ASSIGNED TASK:
Your response should consist solely of the lines from the one containing "turquoise plane: 14 -> 13" through the final line of the entries, repeated exactly.

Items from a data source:
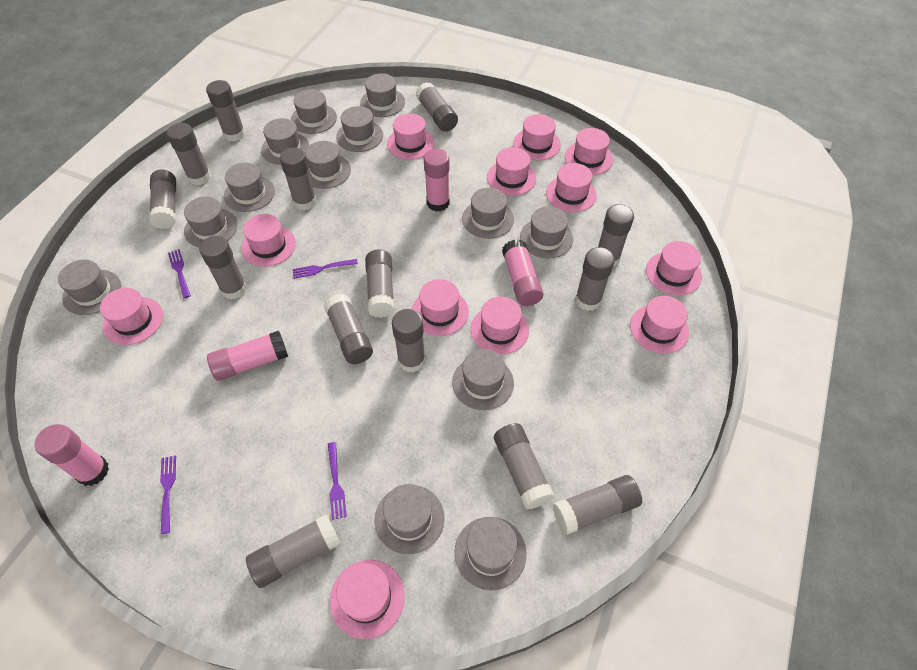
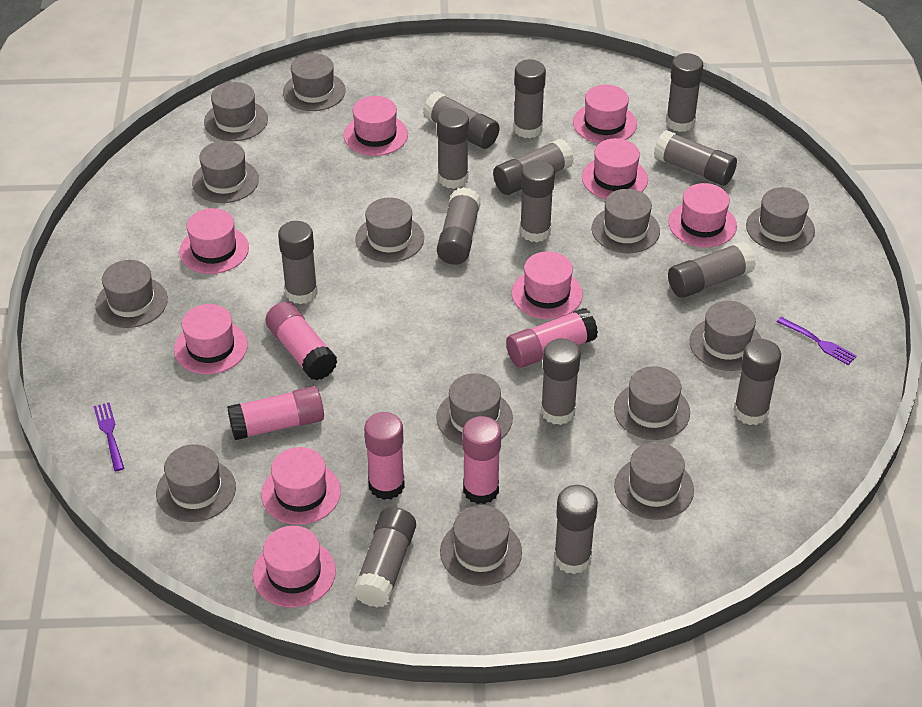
pink glue stick: 4 -> 5
pink hat: 12 -> 9
purple fork: 4 -> 2

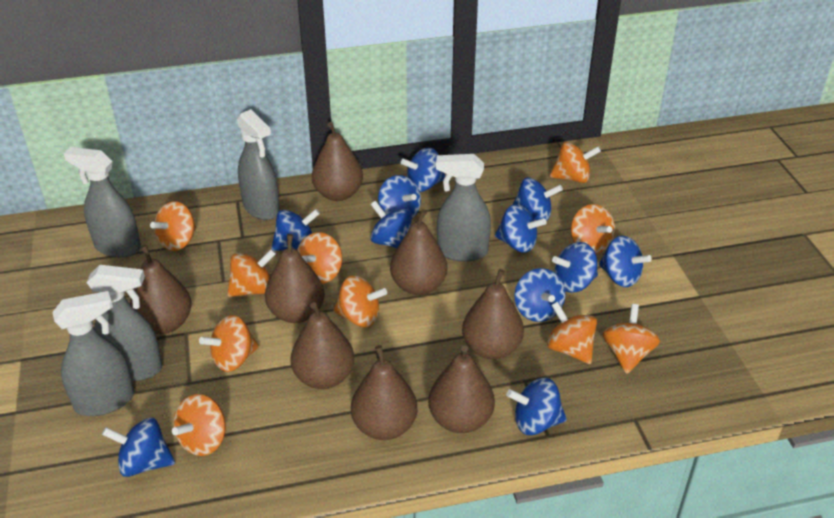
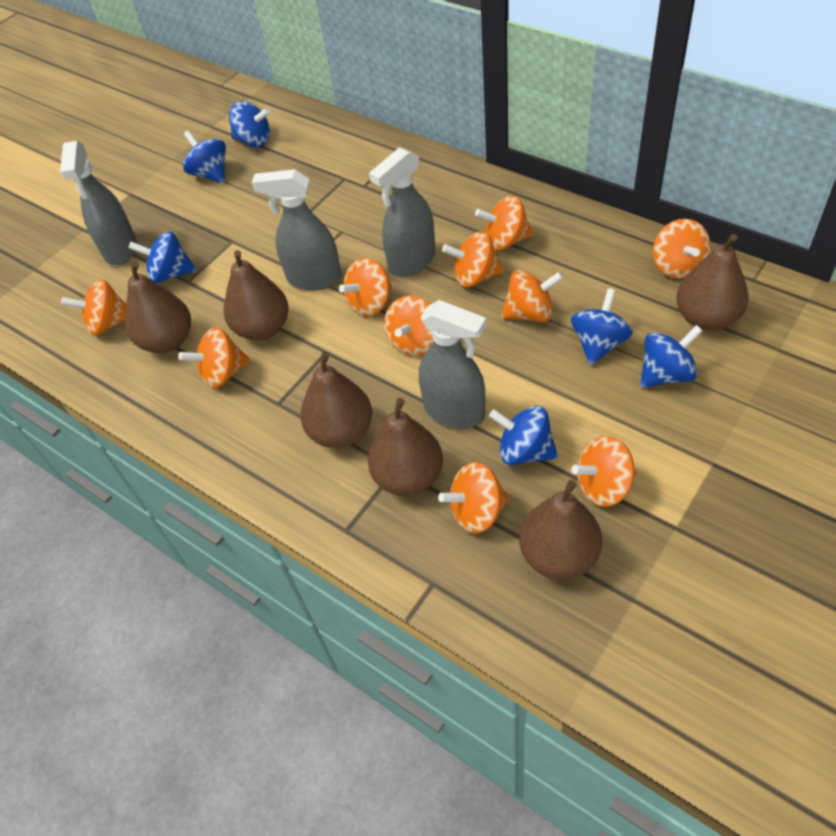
blue spinning top: 11 -> 6
brown pear: 8 -> 6
grey spray bottle: 5 -> 4

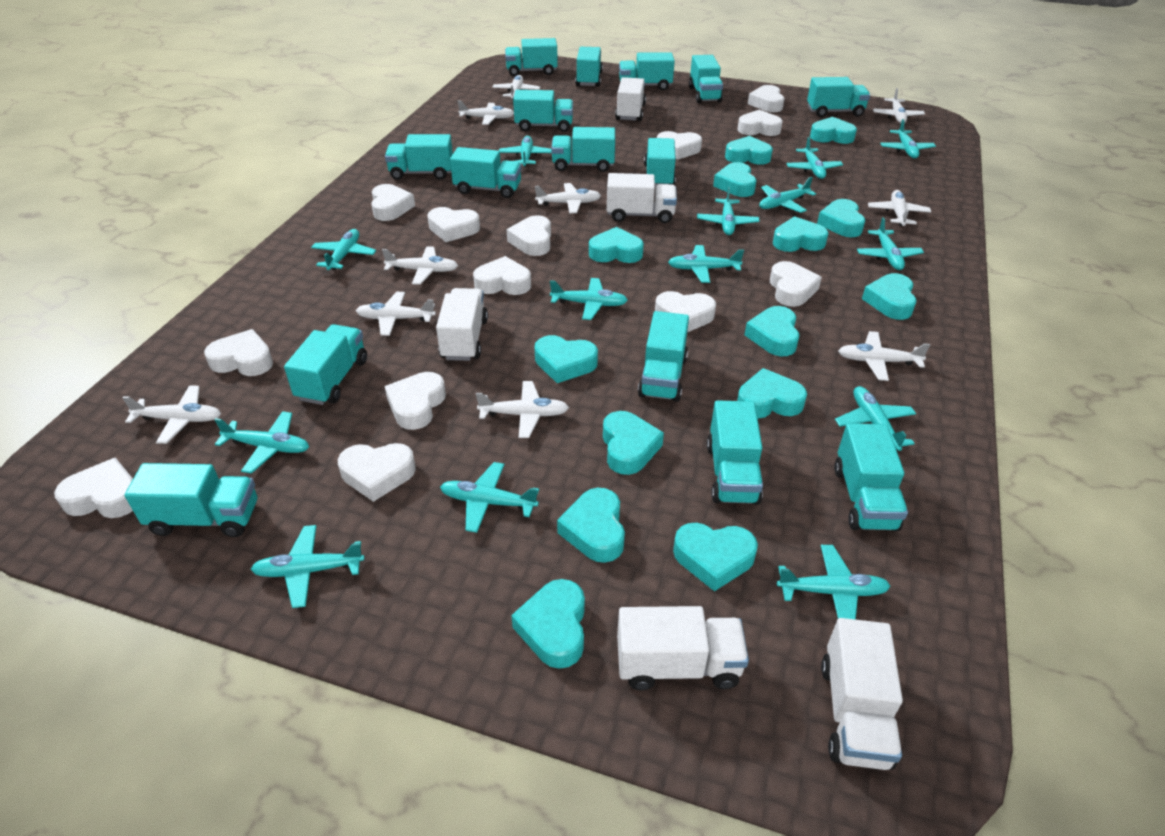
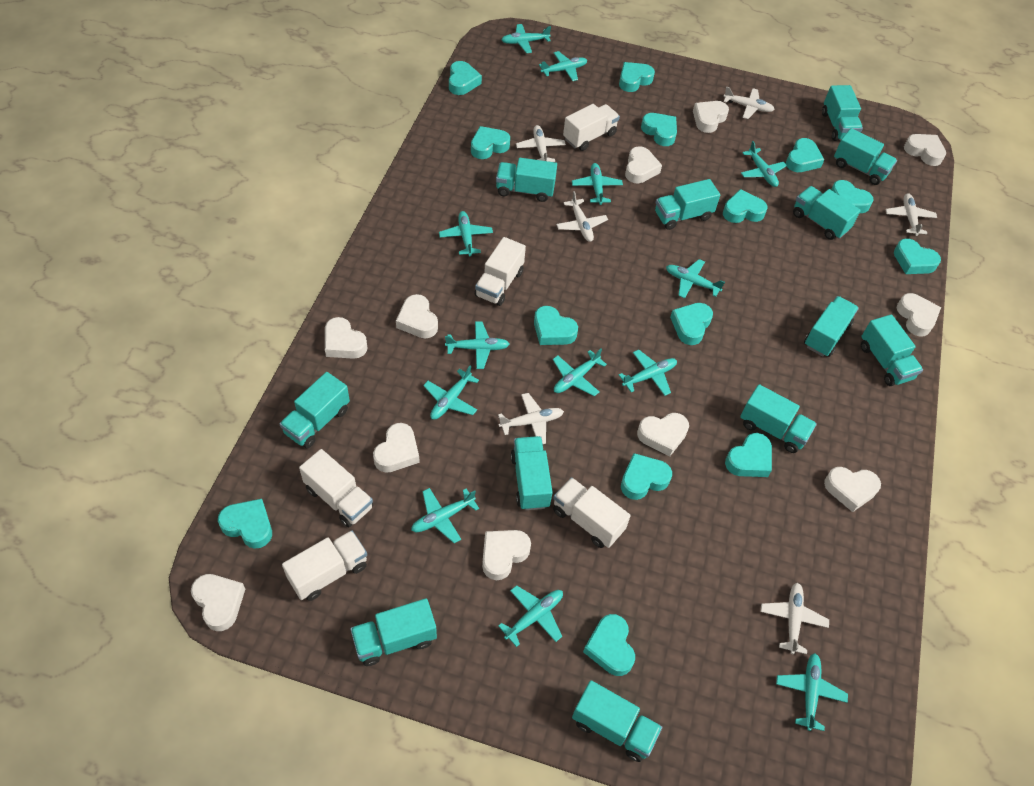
turquoise plane: 14 -> 13
turquoise truck: 15 -> 12
white heart: 13 -> 11
white plane: 10 -> 6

PROBLEM SOLUTION:
turquoise plane: 14 -> 13
turquoise truck: 15 -> 12
white heart: 13 -> 11
white plane: 10 -> 6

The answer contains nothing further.